• Task directions:
This exercise asks for the entries to be repeated exactly, without their images.

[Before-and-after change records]
************
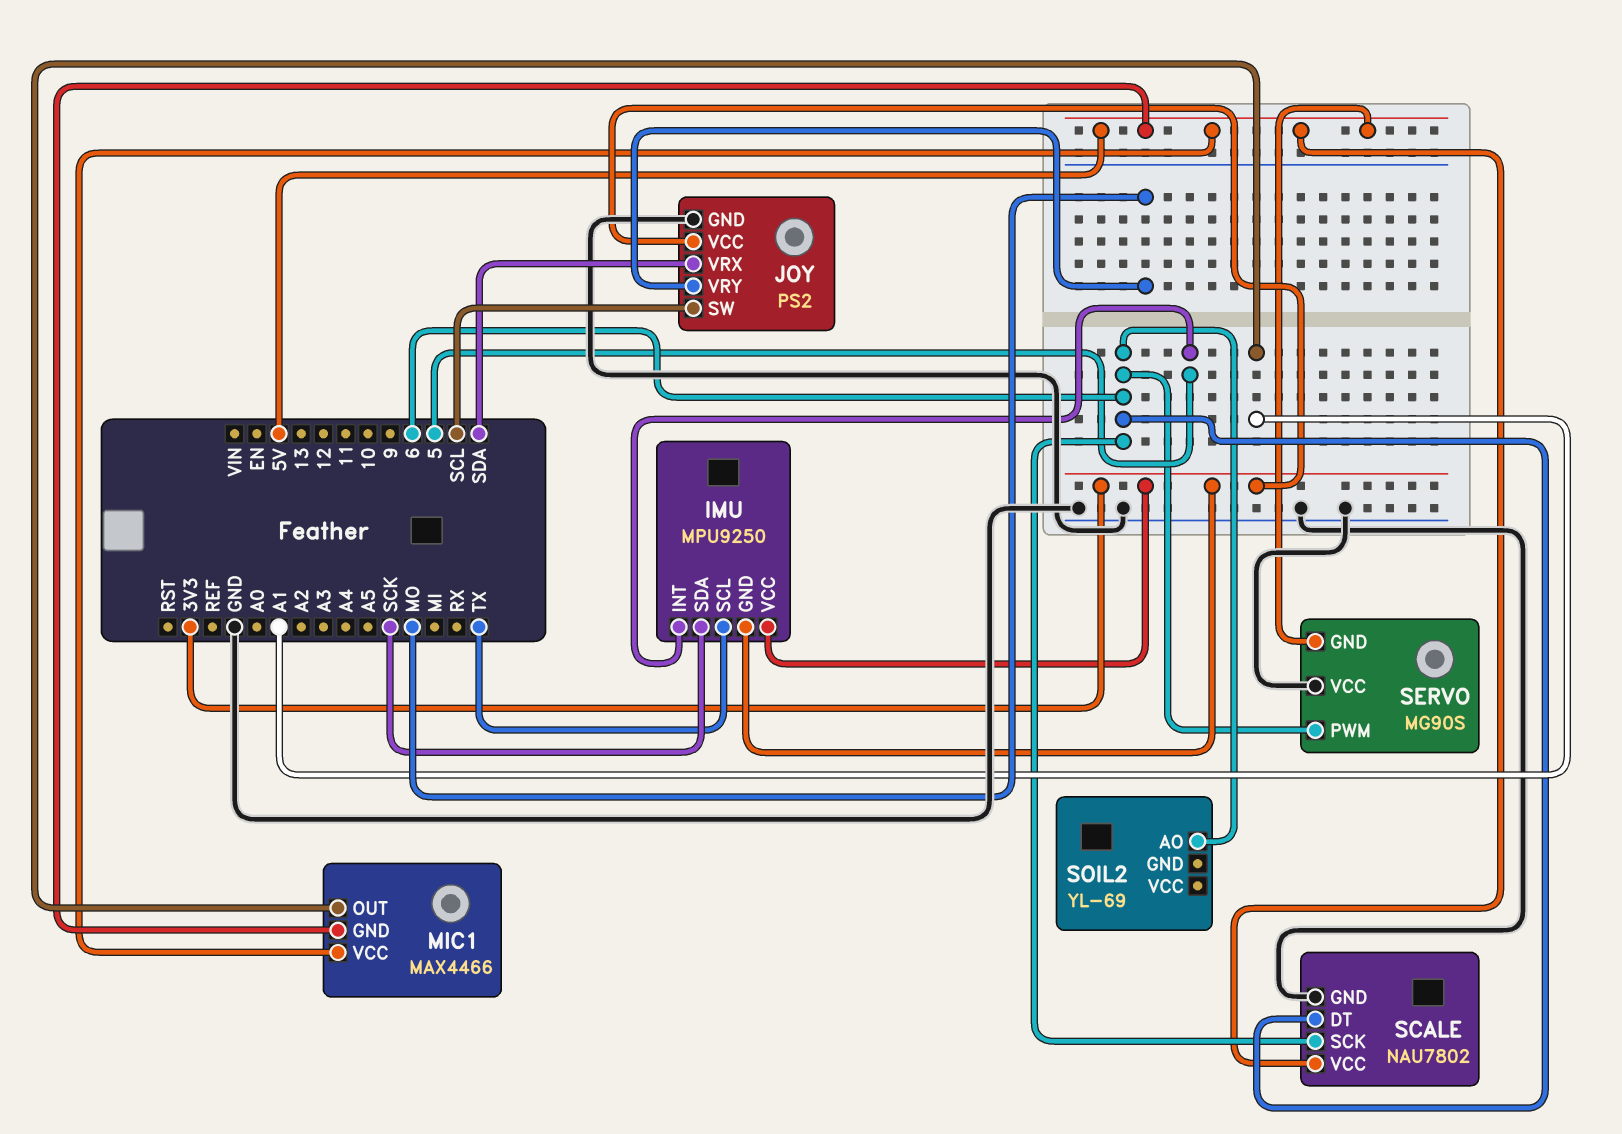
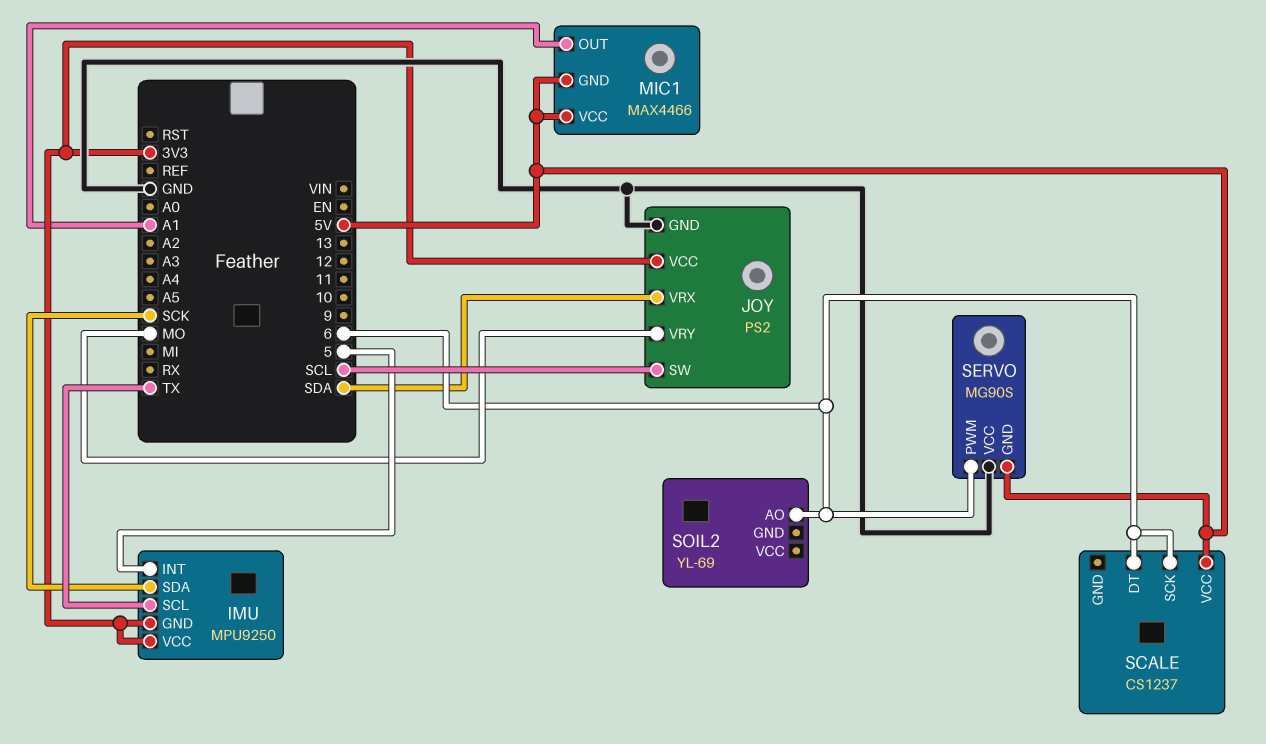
SCALE: NAU7802 -> CS1237
SCALE pin GND: GND -> none

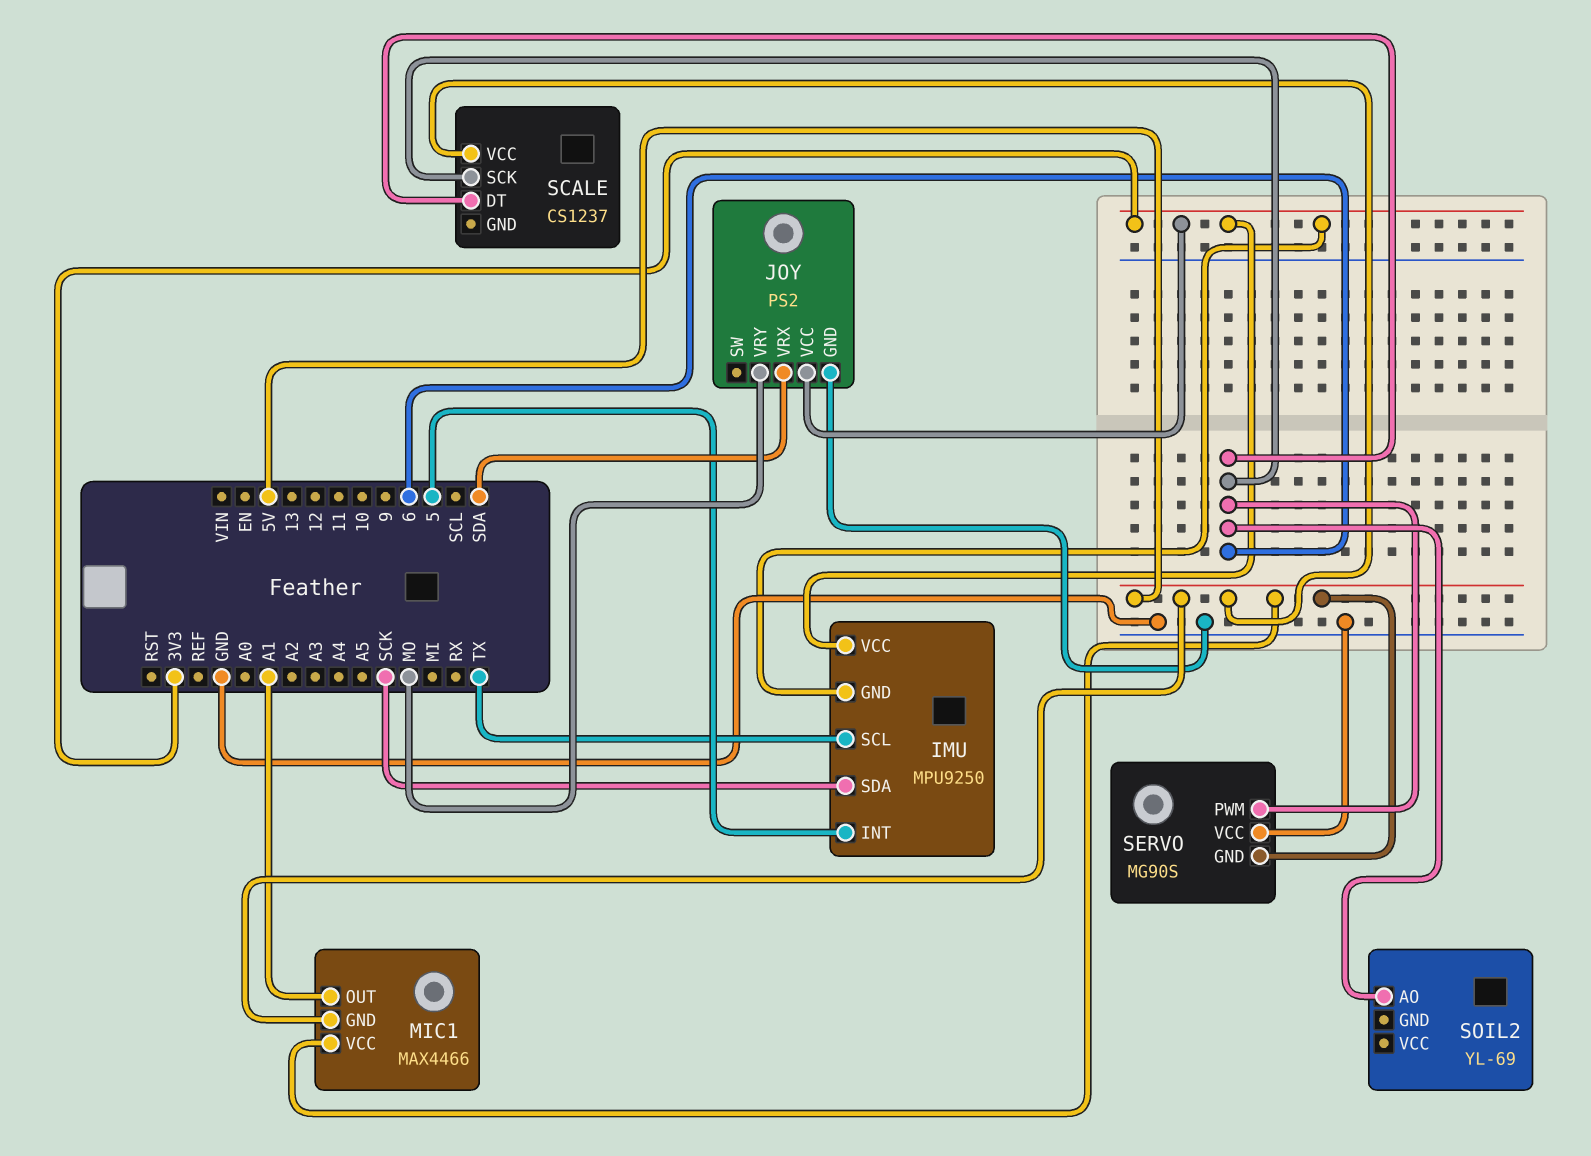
JOY pin SW: SCL -> none

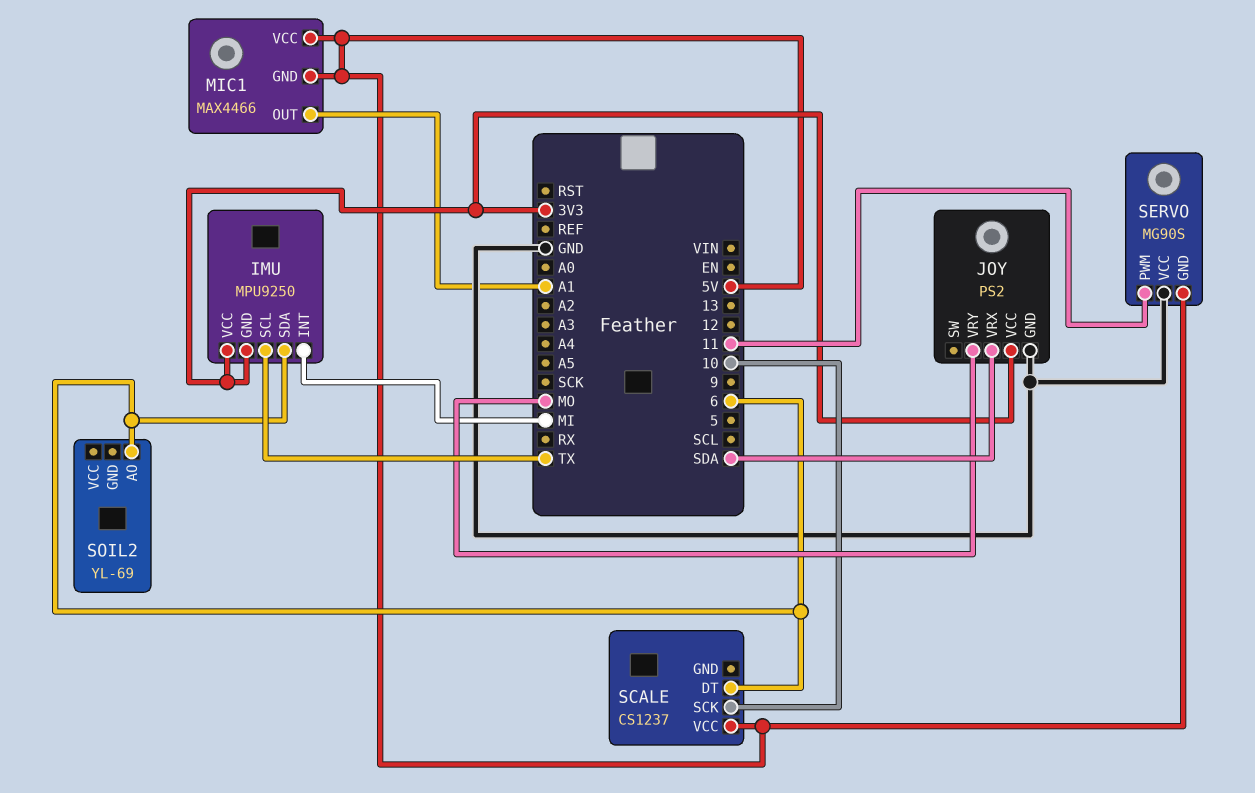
IMU pin INT: 5 -> MI
IMU pin SDA: SCK -> 6
SCALE pin SCK: 6 -> 10
SERVO pin PWM: 6 -> 11

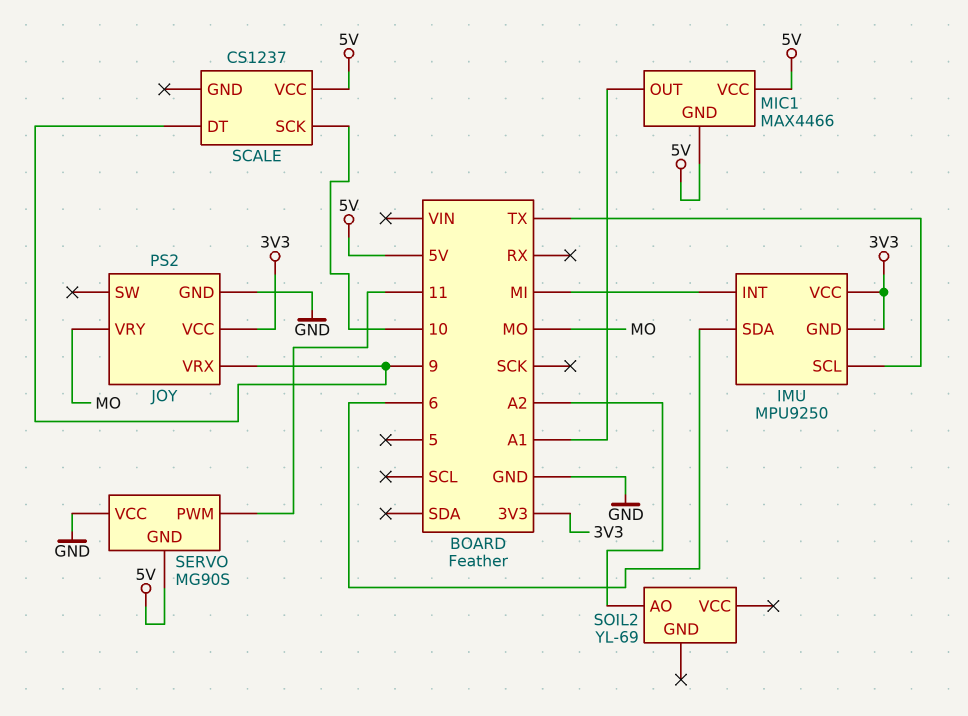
JOY pin VRX: SDA -> 9
SCALE pin DT: 6 -> 9
SOIL2 pin AO: 6 -> A2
************
• Answer below:
SCALE: NAU7802 -> CS1237
SCALE pin GND: GND -> none

JOY pin SW: SCL -> none

IMU pin INT: 5 -> MI
IMU pin SDA: SCK -> 6
SCALE pin SCK: 6 -> 10
SERVO pin PWM: 6 -> 11

JOY pin VRX: SDA -> 9
SCALE pin DT: 6 -> 9
SOIL2 pin AO: 6 -> A2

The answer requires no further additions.